— Task objective —
Lines with "yellow": report how many there are in the listing below, giving the number and nothing else.

— Extracted data —
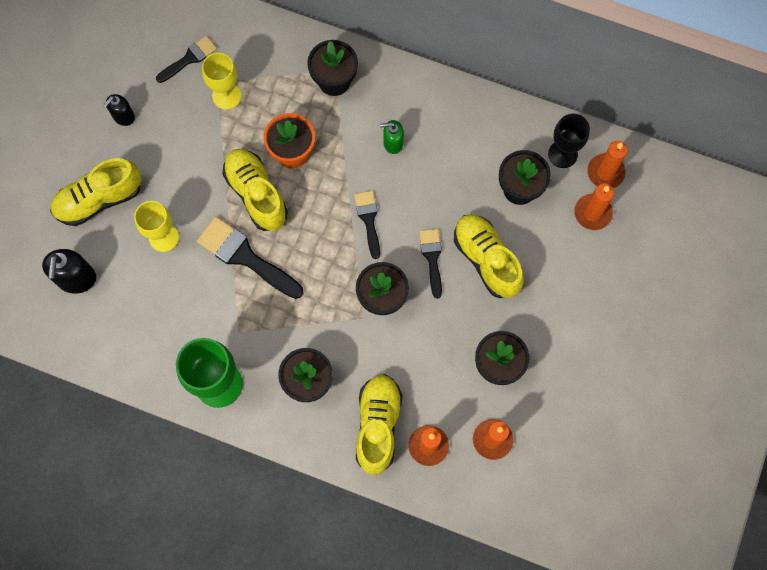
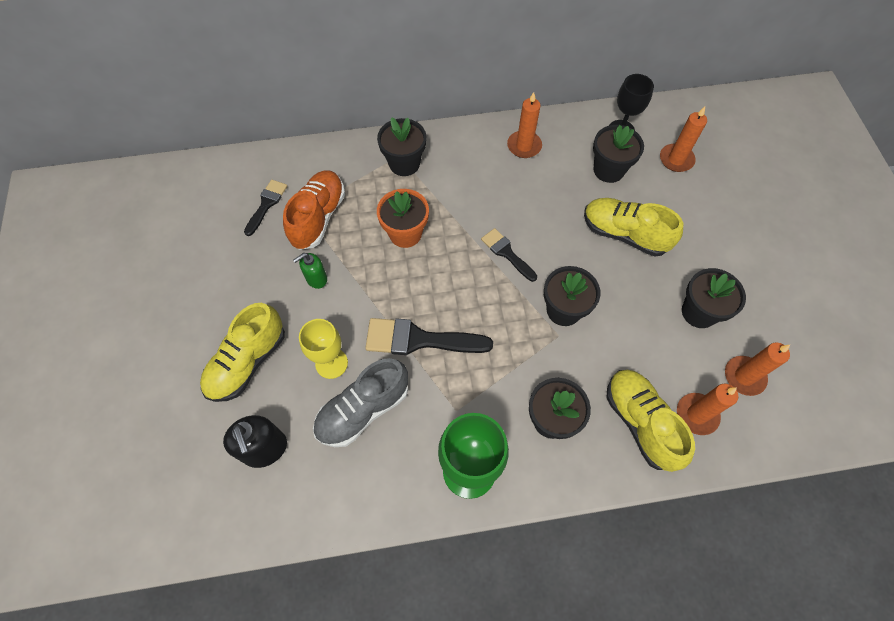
camera: 30 degrees left, 10 degrees down
(123, 116) = (231, 279): black soap dispenser -> none
(166, 290) = (363, 410): none -> grey shoe
(226, 96) = (318, 217): yellow goblet -> orange shoe
(256, 194) = (395, 282): yellow shoe -> none
(392, 143) = (484, 186): green soap dispenser -> green soap dispenser (316, 279)
(432, 258) = (580, 255): black brush -> none
(605, 172) = (662, 128): orange candle -> orange candle (524, 146)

— Task response —
2